Work to complete - You are asked to repeat the listing word for word and to leave out its pictures.

Data supplied -
────────────────────────────────────────
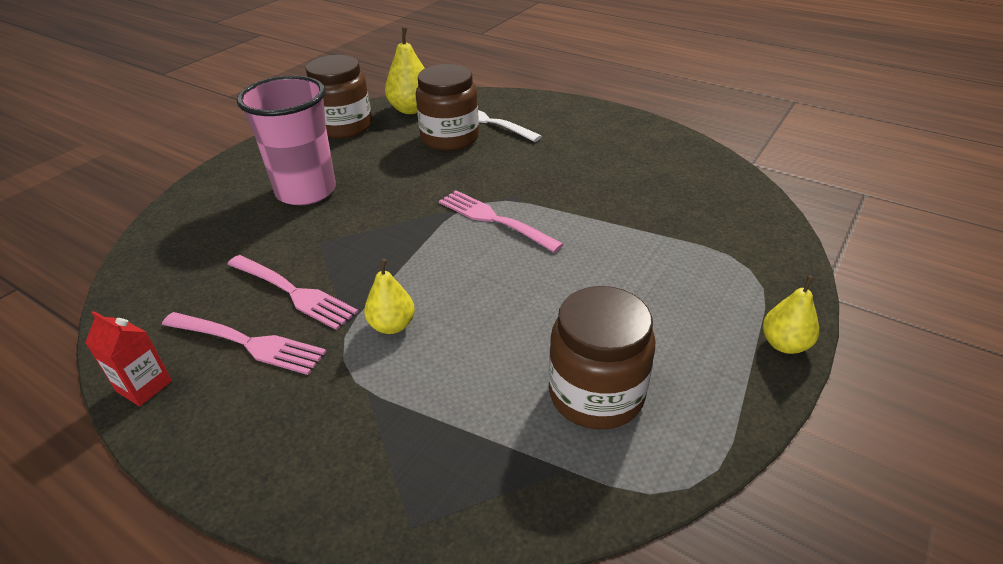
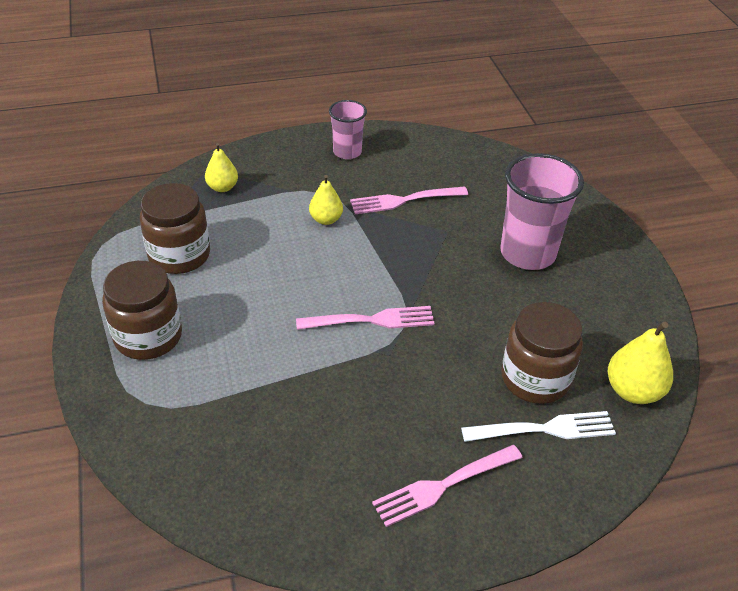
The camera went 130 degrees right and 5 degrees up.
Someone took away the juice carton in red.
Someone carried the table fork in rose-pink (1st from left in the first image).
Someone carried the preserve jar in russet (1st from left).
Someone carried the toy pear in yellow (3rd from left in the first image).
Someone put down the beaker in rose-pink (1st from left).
────────────────────────────────────────
Result of this exercise -
The camera went 130 degrees right and 5 degrees up.
Someone took away the juice carton in red.
Someone carried the table fork in rose-pink (1st from left in the first image).
Someone carried the preserve jar in russet (1st from left).
Someone carried the toy pear in yellow (3rd from left in the first image).
Someone put down the beaker in rose-pink (1st from left).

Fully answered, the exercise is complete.